**What the task asks:**
Report every line of the records that contains the word "VMID".

**Data shown:**
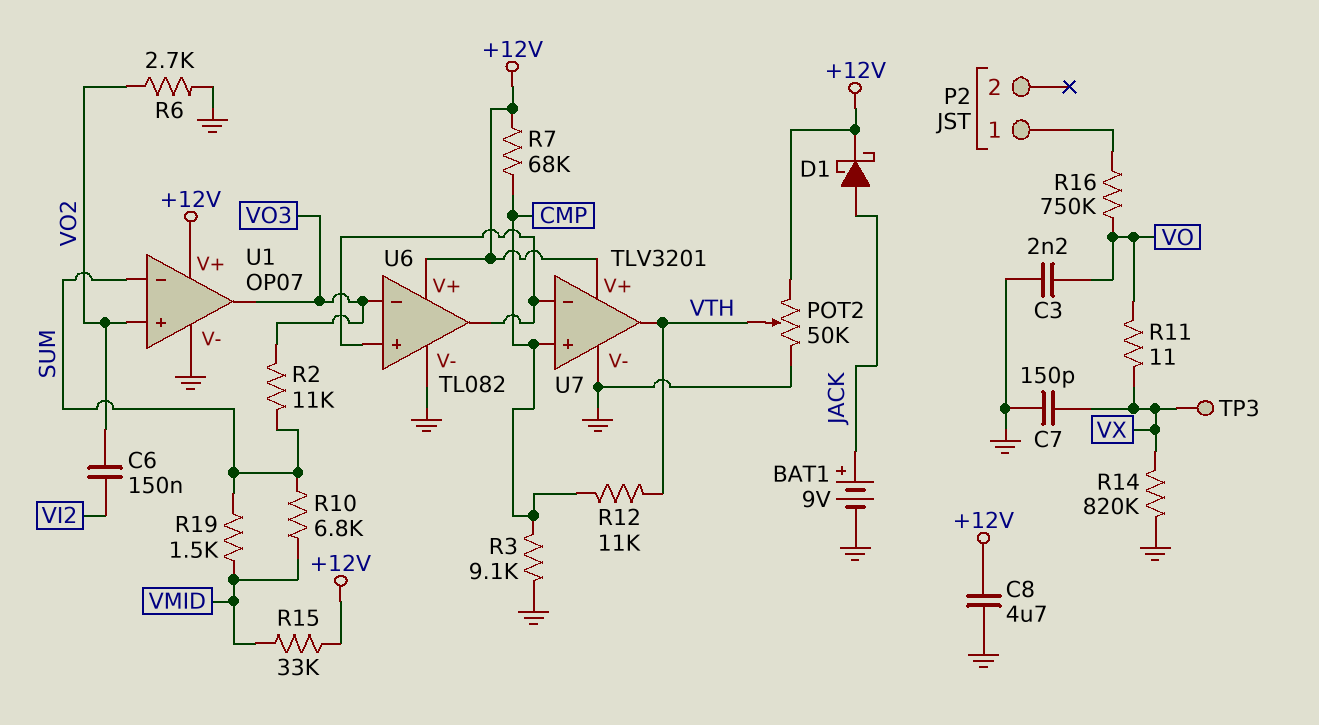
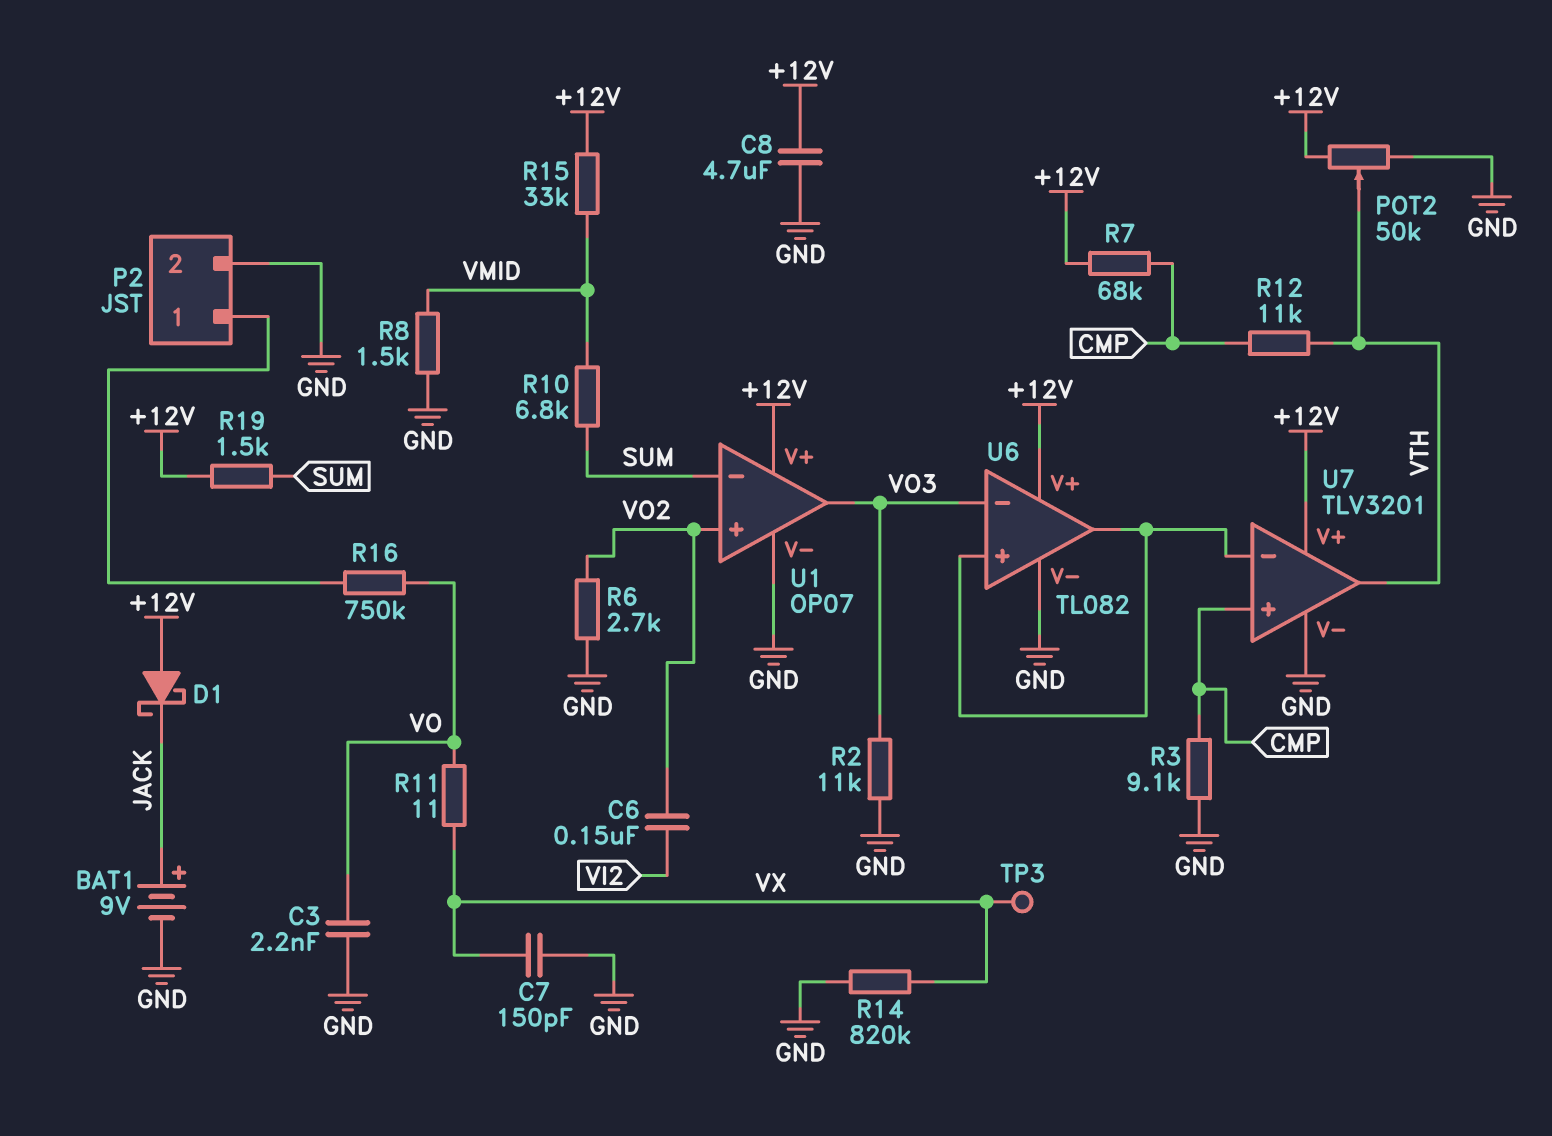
D1: schottky (A JACK, K +12V) -> schottky (A +12V, K JACK)
P2 pin 2: none -> GND
R2: 11k (SUM, VO3) -> 11k (GND, VO3)
R8: none -> 1.5k (GND, VMID)
R19: 1.5k (SUM, VMID) -> 1.5k (+12V, SUM)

**Answer to this problem:**
R8: none -> 1.5k (GND, VMID)
R19: 1.5k (SUM, VMID) -> 1.5k (+12V, SUM)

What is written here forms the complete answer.